Go over the entries below line by line, copying each one that contains the word "recoloured".

----

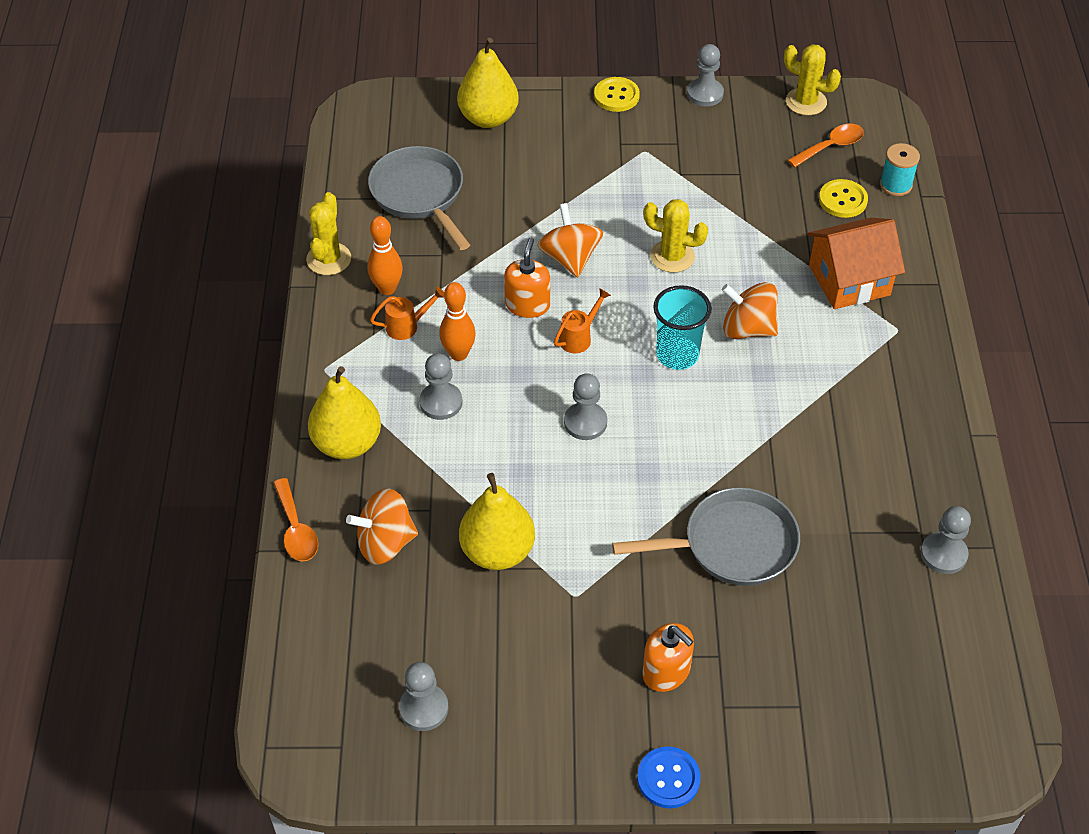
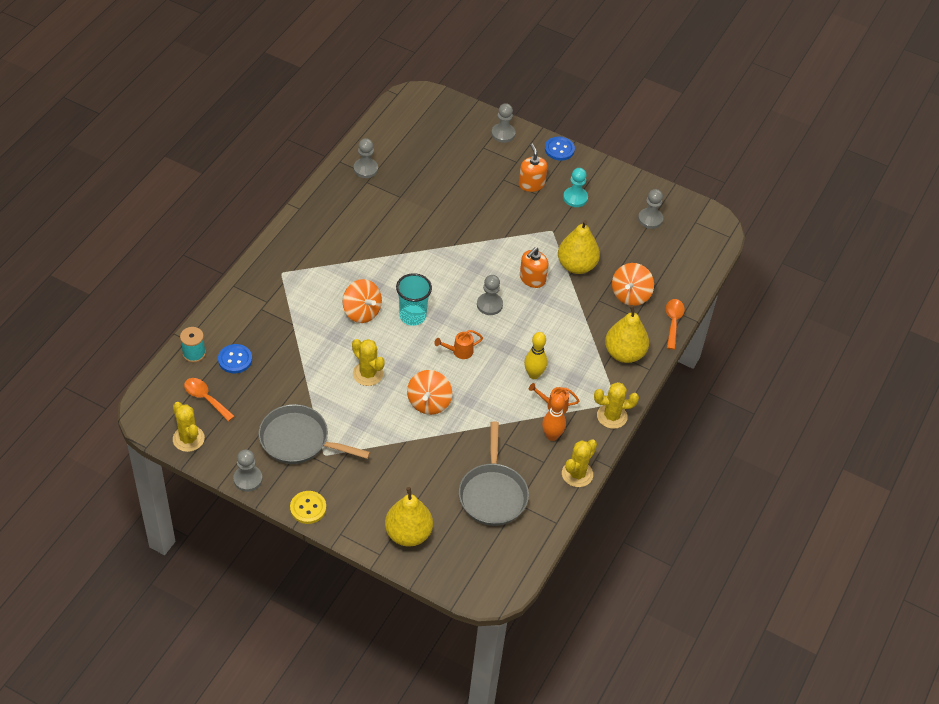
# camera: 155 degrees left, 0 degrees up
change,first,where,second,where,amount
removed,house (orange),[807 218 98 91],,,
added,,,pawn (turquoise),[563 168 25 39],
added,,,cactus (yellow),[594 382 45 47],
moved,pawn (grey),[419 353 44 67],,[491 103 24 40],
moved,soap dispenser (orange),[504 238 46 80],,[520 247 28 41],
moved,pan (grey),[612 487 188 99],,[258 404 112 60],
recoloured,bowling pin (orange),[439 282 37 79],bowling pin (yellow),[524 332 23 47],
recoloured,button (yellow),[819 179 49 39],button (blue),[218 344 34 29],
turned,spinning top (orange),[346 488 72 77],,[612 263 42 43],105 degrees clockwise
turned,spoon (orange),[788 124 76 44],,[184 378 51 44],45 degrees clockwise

----

**Expected answer:**
recoloured,bowling pin (orange),[439 282 37 79],bowling pin (yellow),[524 332 23 47],
recoloured,button (yellow),[819 179 49 39],button (blue),[218 344 34 29],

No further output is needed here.